┌──

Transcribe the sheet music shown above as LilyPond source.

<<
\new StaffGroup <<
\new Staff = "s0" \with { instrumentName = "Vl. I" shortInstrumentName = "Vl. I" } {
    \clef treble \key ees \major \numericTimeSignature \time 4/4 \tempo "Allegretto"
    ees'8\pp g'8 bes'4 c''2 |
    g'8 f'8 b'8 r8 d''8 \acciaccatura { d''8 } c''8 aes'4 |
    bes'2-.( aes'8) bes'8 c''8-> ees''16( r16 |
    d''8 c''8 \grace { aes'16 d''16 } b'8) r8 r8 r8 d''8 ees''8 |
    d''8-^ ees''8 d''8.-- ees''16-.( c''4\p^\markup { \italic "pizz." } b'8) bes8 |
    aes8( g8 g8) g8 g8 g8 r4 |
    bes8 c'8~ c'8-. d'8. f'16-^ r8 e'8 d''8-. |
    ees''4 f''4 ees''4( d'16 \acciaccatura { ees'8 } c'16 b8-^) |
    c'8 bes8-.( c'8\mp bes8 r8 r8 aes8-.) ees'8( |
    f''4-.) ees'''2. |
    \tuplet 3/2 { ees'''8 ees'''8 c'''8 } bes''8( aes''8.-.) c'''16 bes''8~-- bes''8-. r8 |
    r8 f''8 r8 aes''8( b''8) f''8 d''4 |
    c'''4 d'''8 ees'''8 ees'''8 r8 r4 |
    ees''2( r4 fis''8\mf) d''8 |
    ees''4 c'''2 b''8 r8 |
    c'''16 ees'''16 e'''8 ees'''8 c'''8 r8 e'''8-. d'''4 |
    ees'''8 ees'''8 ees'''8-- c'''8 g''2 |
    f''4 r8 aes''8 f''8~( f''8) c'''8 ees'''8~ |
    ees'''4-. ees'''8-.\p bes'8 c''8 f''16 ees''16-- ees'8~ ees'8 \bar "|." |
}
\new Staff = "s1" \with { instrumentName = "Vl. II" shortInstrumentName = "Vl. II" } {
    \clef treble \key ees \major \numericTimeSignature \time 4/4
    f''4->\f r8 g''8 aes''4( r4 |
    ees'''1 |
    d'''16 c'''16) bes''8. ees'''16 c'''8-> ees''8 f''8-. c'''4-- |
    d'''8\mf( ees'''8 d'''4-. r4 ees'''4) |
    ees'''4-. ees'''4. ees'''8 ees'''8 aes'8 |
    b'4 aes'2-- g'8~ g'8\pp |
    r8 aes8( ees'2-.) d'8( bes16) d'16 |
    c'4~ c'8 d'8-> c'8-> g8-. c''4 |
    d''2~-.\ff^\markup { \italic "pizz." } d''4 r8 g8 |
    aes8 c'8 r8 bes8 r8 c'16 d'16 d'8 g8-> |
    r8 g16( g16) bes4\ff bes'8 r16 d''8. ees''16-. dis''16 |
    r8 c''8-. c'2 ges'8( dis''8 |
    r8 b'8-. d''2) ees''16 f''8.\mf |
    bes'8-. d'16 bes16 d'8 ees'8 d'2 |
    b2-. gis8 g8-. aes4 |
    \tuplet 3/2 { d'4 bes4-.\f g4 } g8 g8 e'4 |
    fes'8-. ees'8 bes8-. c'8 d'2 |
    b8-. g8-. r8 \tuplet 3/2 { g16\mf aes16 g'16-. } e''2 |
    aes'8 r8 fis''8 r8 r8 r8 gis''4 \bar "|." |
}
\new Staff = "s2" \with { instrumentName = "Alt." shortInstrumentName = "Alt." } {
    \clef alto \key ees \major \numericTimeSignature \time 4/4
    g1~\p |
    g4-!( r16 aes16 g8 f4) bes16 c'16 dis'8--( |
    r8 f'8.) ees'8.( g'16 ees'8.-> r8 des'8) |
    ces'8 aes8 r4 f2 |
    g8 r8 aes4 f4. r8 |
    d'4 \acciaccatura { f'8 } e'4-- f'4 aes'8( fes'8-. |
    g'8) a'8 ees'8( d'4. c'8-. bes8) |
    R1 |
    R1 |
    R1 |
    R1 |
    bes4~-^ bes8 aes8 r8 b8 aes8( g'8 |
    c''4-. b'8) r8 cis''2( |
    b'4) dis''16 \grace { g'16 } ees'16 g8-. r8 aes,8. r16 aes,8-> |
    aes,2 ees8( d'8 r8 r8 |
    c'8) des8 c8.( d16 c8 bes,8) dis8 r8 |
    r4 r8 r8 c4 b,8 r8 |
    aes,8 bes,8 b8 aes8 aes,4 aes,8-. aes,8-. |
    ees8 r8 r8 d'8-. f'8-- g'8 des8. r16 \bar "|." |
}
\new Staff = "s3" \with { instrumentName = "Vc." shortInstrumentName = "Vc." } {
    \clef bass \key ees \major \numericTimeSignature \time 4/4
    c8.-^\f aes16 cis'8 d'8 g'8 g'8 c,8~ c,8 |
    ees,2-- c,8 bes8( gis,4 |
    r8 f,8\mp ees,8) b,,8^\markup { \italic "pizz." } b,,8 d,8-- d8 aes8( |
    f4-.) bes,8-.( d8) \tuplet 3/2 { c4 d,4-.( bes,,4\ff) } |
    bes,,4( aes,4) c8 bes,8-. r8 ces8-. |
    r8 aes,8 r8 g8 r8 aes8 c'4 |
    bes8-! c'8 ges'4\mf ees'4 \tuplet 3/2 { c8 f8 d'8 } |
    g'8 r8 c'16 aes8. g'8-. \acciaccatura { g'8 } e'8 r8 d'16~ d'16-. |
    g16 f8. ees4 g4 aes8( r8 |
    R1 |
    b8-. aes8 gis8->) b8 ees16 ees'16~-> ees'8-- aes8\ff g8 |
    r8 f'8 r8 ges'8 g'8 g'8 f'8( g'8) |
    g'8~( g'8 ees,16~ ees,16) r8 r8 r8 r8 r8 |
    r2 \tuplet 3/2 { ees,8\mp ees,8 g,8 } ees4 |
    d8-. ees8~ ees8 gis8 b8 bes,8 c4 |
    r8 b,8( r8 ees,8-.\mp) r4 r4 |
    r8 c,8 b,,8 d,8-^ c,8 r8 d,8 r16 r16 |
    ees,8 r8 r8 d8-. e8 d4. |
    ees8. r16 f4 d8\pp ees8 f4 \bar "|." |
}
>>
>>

└──

WORK INSTRUCTIONS —
Pick out every line of the material above that contains the string *"italic"* and copy each one out. Case counts.

THE REPLY —
    d''8-^ ees''8 d''8.-- ees''16-.( c''4\p^\markup { \italic "pizz." } b'8) bes8 |
    d''2~-.\ff^\markup { \italic "pizz." } d''4 r8 g8 |
    r8 f,8\mp ees,8) b,,8^\markup { \italic "pizz." } b,,8 d,8-- d8 aes8( |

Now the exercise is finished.